■ Aim of the exercise:
Copy word for word the lines of the records below, beginning at the one with "lime cone J13" and finishing at the one with "blue cone C3 level 1 -> blue cone G4 level 1", ends included, but none of the pictures.
Data for analysis START
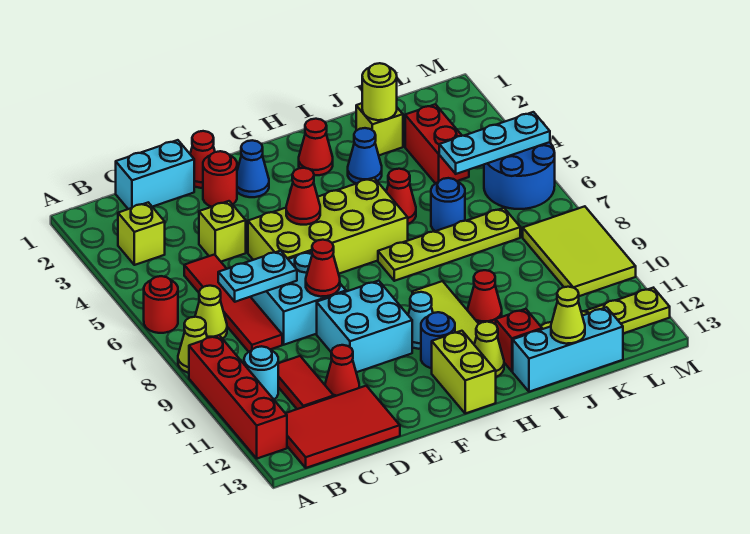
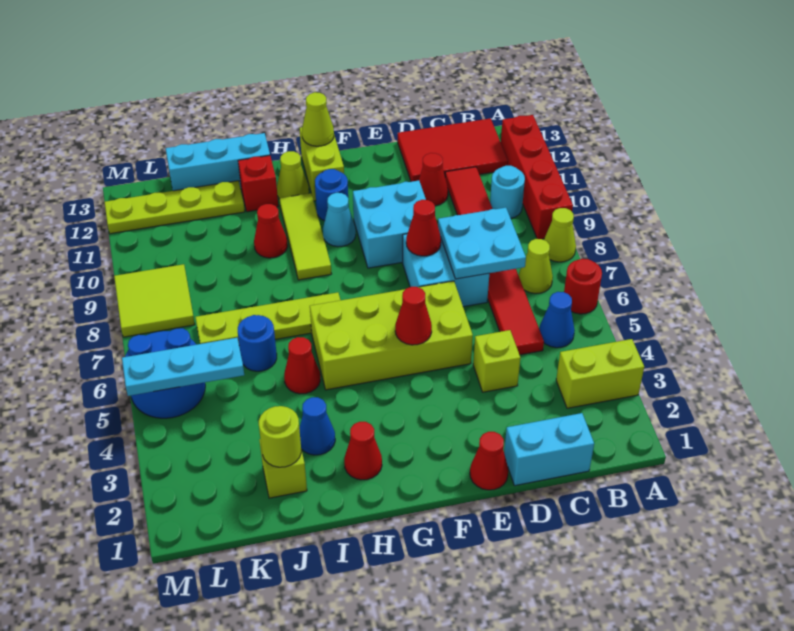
lime brick B3 level 1 -> lime brick A3:B3 level 1
cyan plate C7:D7 level 2 -> cyan plate C7:D8 level 2
red round brick E2 level 1 -> none
blue cone F2 level 1 -> blue cone B5 level 1
lime cone J13 level 2 -> lime cone G13 level 2
red brick K3:K4 level 1 -> none
lime tile L8:M10 level 1 -> lime tile L8:M9 level 1

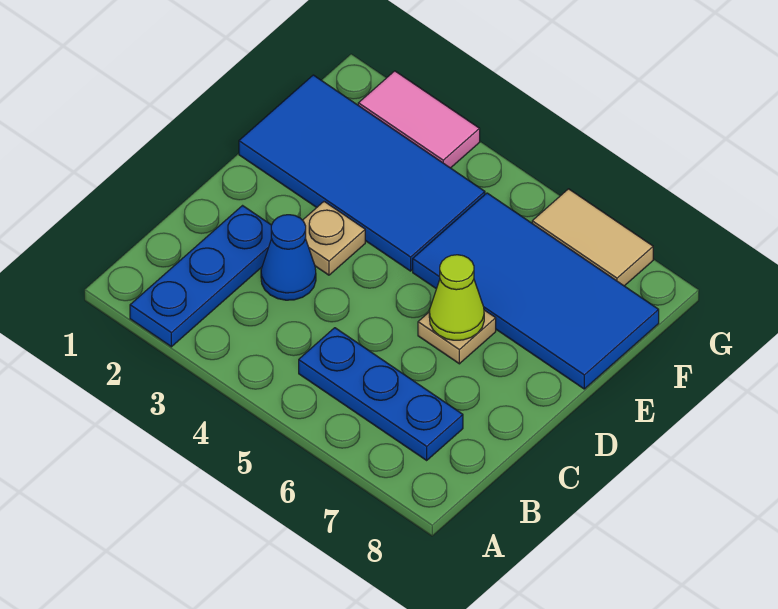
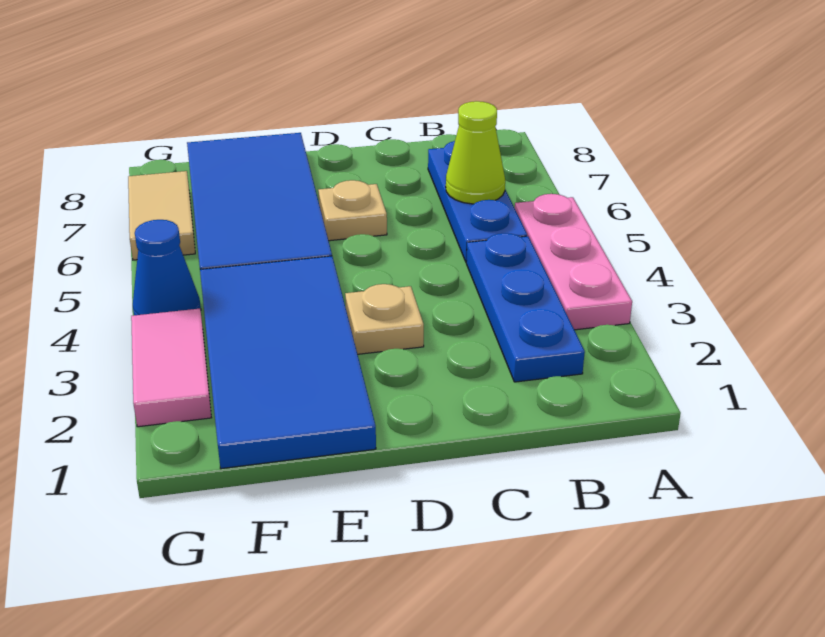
blue plate A2:C2 level 1 -> blue plate B2:B4 level 1
none -> pink plate A3:A5 level 1
blue cone C3 level 1 -> blue cone G4 level 1
lime cone D6 level 2 -> lime cone B6 level 2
Data for analysis END
■ Solution below:
lime cone J13 level 2 -> lime cone G13 level 2
red brick K3:K4 level 1 -> none
lime tile L8:M10 level 1 -> lime tile L8:M9 level 1

blue plate A2:C2 level 1 -> blue plate B2:B4 level 1
none -> pink plate A3:A5 level 1
blue cone C3 level 1 -> blue cone G4 level 1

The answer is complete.